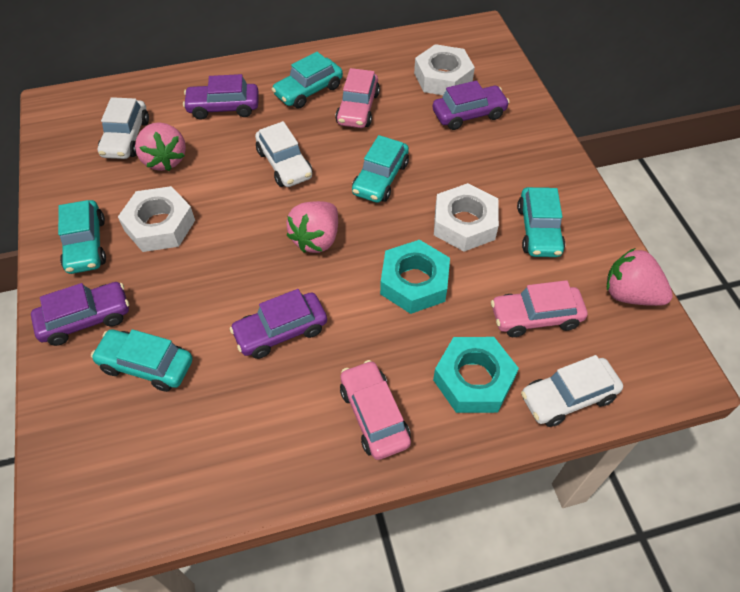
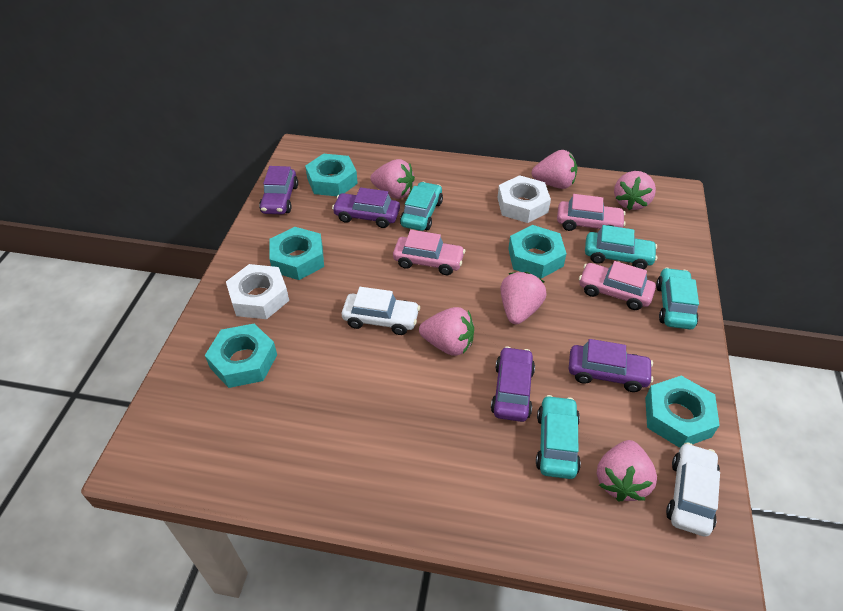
pink strawberry: 3 -> 6
turquoise car: 5 -> 4
turquoise nut: 2 -> 5
white car: 3 -> 2
white nut: 3 -> 2

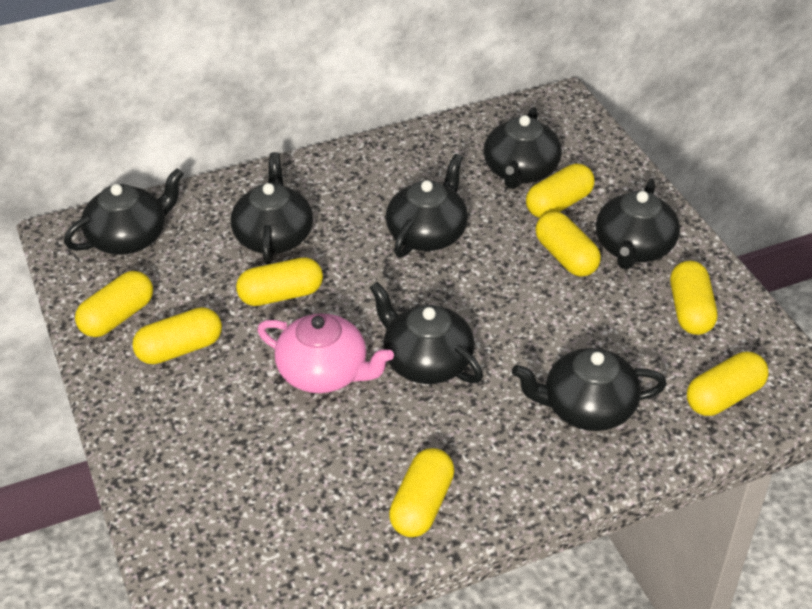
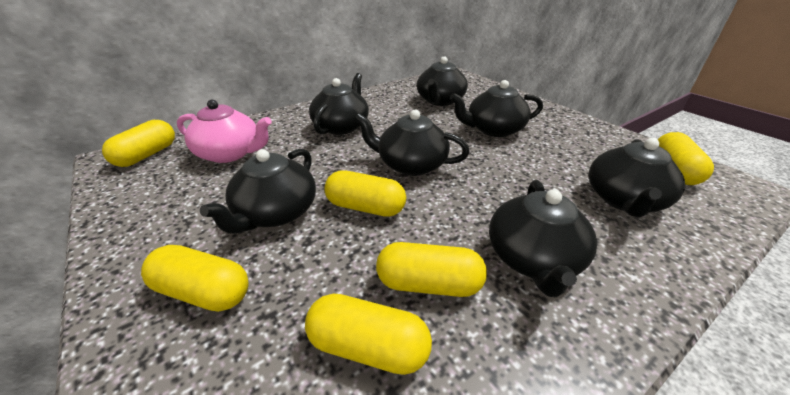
yellow capsule: 8 -> 6

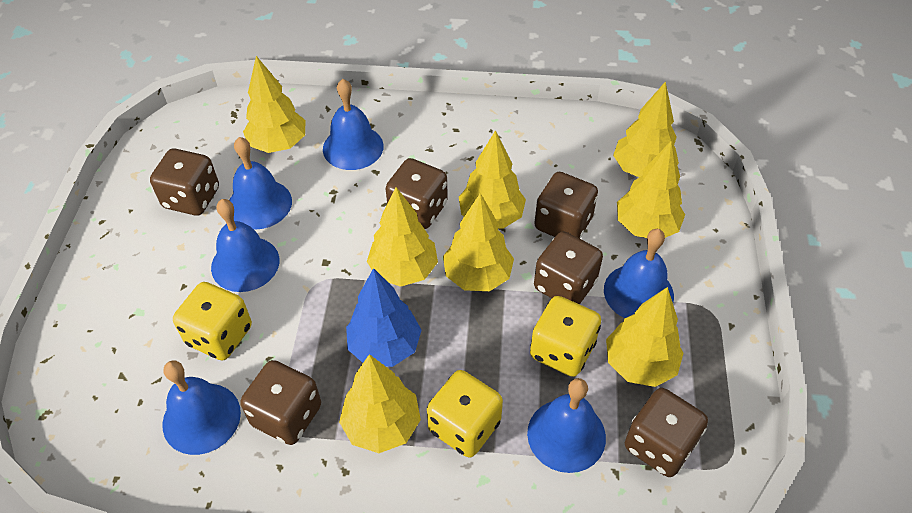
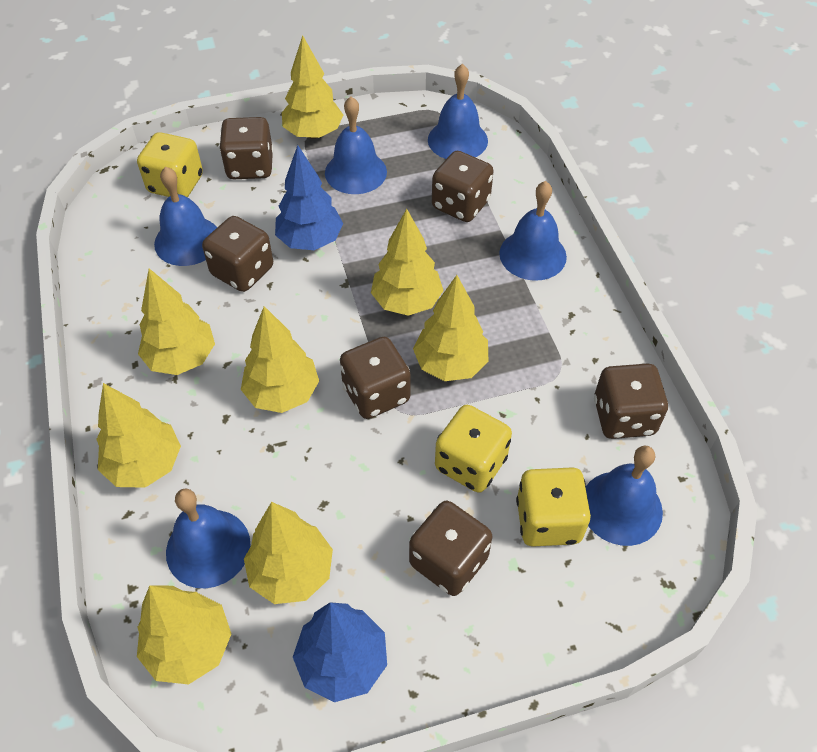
blue tree: 1 -> 2

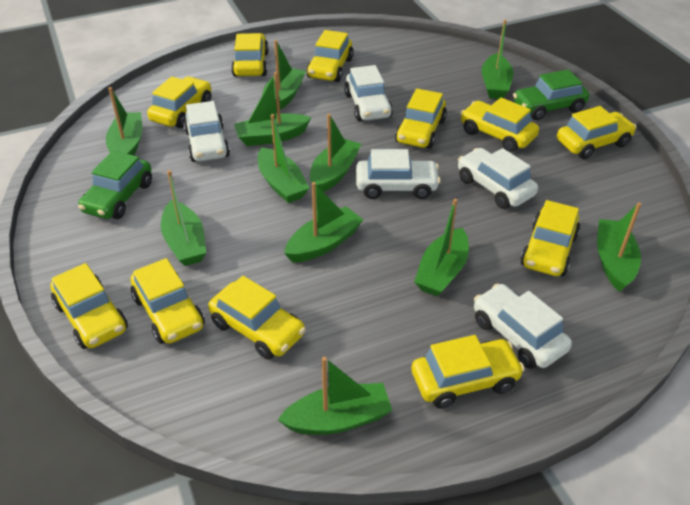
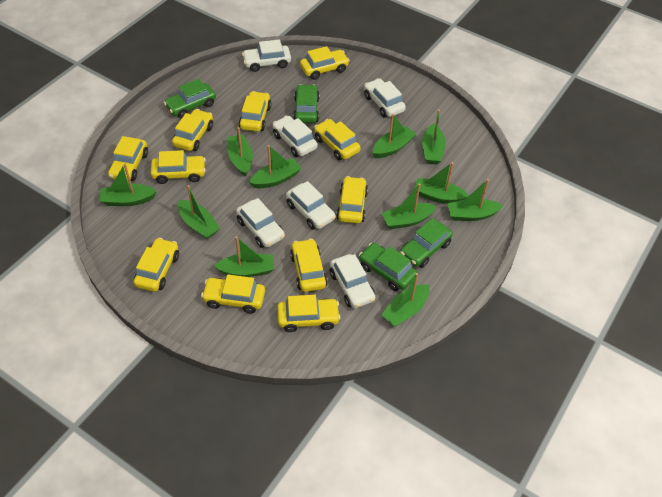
green car: 2 -> 4
white car: 5 -> 6

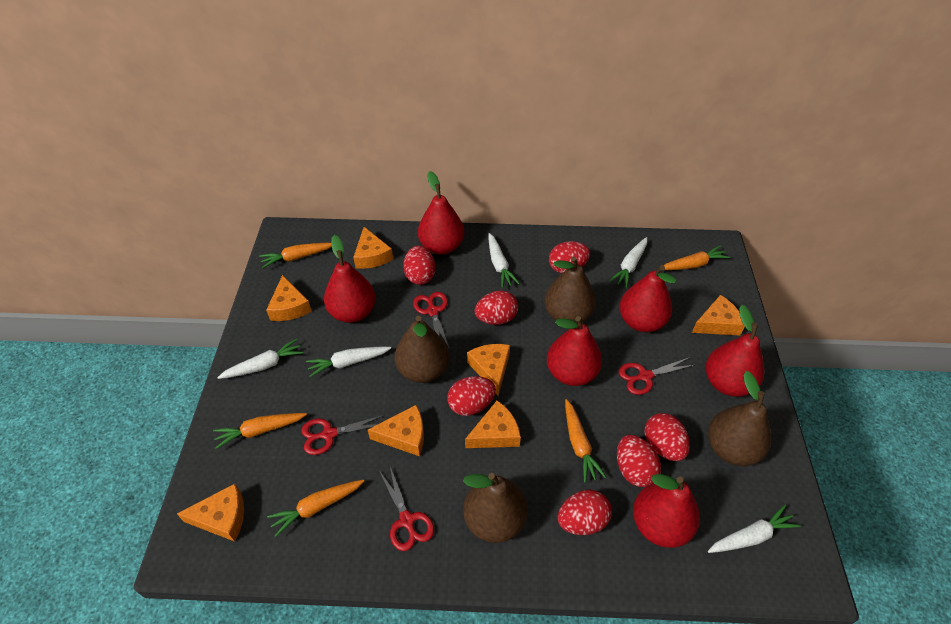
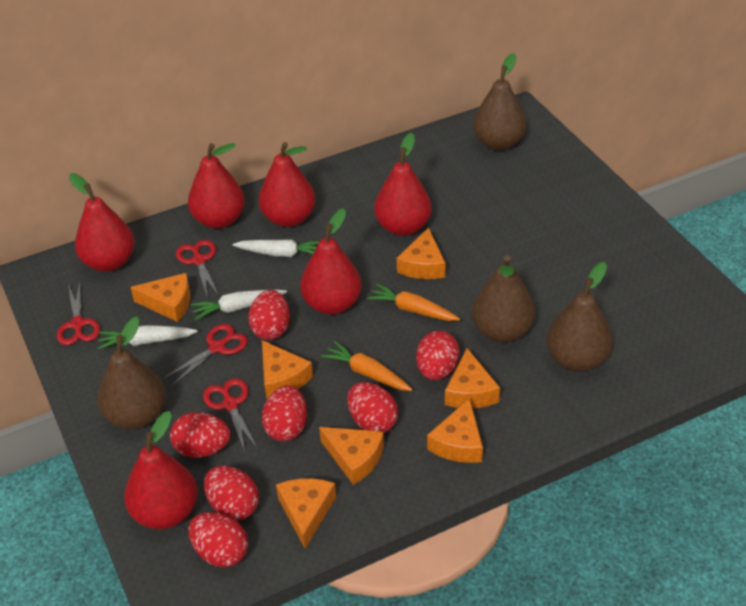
orange carrot: 5 -> 2
white carrot: 5 -> 3

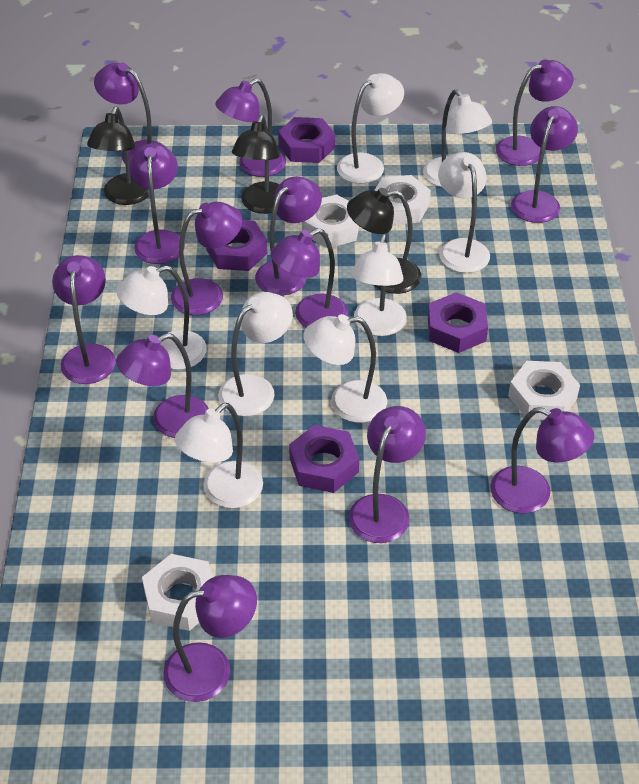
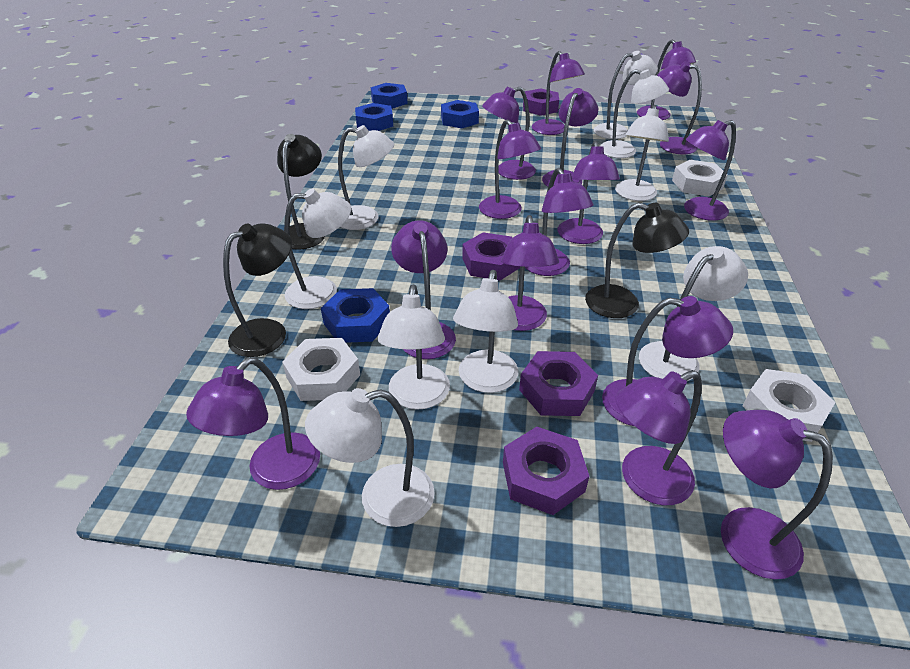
blue nut: 0 -> 4
purple lamp: 13 -> 15
white lamp: 8 -> 9
white nut: 4 -> 3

—————

** EXERCISE GOAL **
Every line of the data above should be returned exactly, with the pictures removed.

** TASK ANSWER **
pink strawberry: 3 -> 6
turquoise car: 5 -> 4
turquoise nut: 2 -> 5
white car: 3 -> 2
white nut: 3 -> 2

yellow capsule: 8 -> 6

blue tree: 1 -> 2

green car: 2 -> 4
white car: 5 -> 6

orange carrot: 5 -> 2
white carrot: 5 -> 3

blue nut: 0 -> 4
purple lamp: 13 -> 15
white lamp: 8 -> 9
white nut: 4 -> 3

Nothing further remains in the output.